## What the task asks
Copy the data exactly, pictures aside.

## Records to use
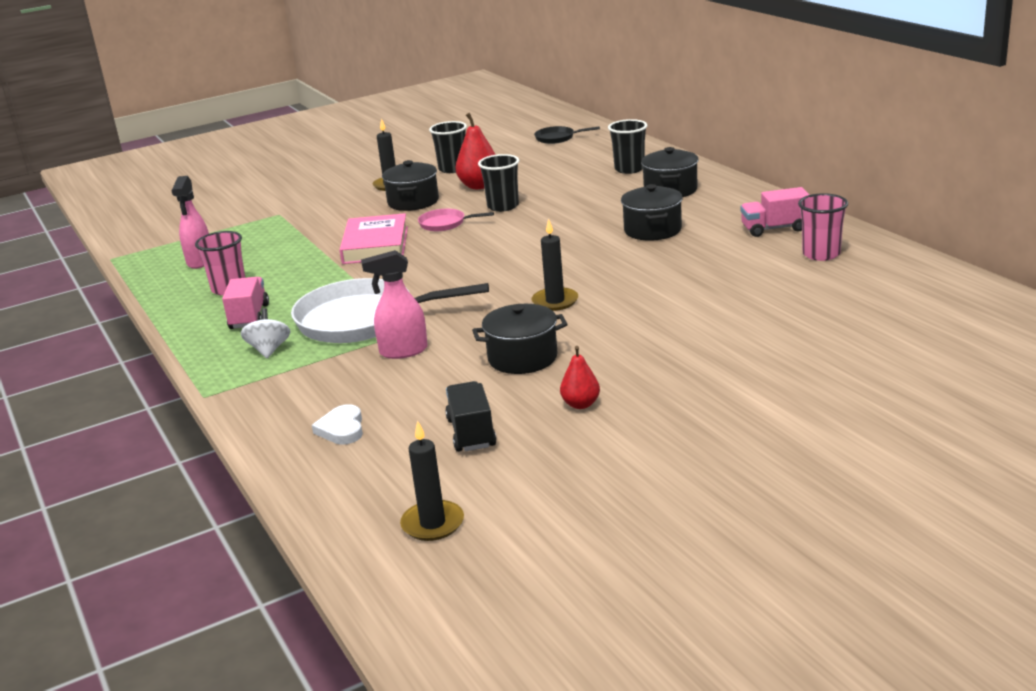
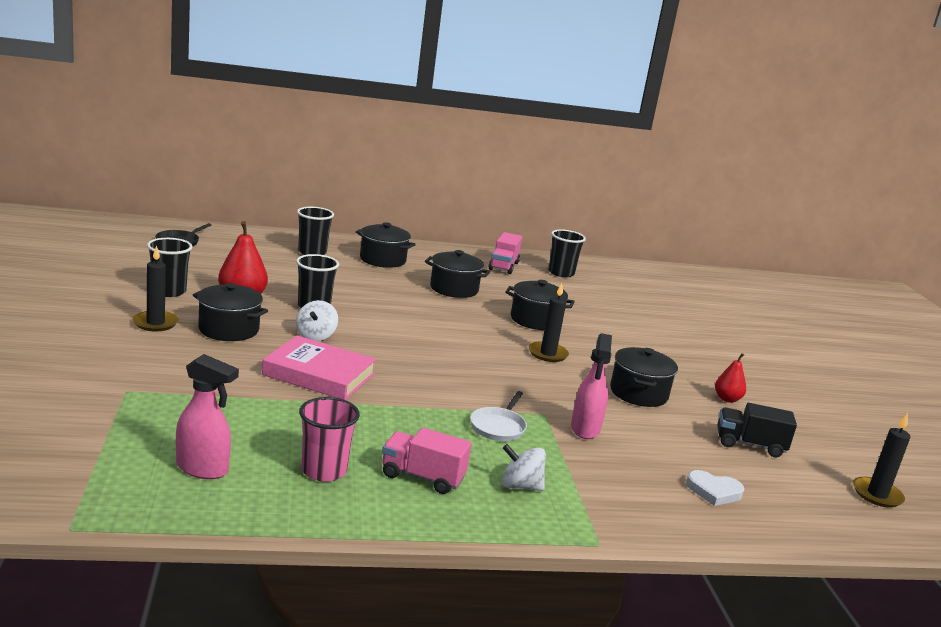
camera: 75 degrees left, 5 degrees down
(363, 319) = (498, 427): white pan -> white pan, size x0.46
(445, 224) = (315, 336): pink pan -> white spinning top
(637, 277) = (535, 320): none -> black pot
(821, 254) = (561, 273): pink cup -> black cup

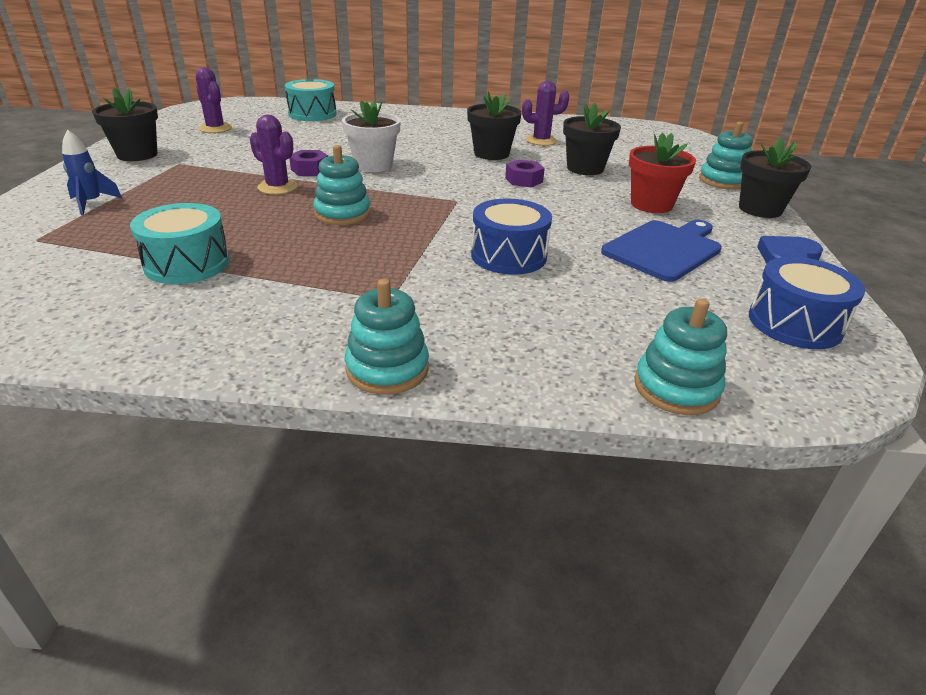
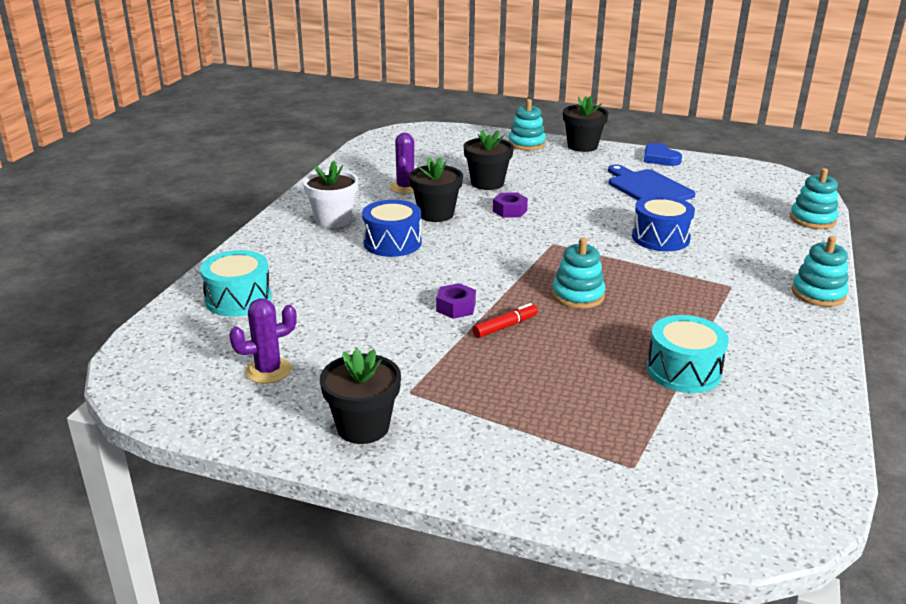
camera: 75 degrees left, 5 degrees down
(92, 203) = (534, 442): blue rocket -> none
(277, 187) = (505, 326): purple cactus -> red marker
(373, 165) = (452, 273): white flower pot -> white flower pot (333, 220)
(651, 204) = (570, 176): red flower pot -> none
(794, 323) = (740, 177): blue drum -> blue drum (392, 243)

## Reply
camera: 75 degrees left, 5 degrees down
(363, 319) = (498, 427): white pan -> white pan, size x0.46
(445, 224) = (315, 336): pink pan -> white spinning top
(637, 277) = (535, 320): none -> black pot
(821, 254) = (561, 273): pink cup -> black cup

camera: 75 degrees left, 5 degrees down
(92, 203) = (534, 442): blue rocket -> none
(277, 187) = (505, 326): purple cactus -> red marker
(373, 165) = (452, 273): white flower pot -> white flower pot (333, 220)
(651, 204) = (570, 176): red flower pot -> none
(794, 323) = (740, 177): blue drum -> blue drum (392, 243)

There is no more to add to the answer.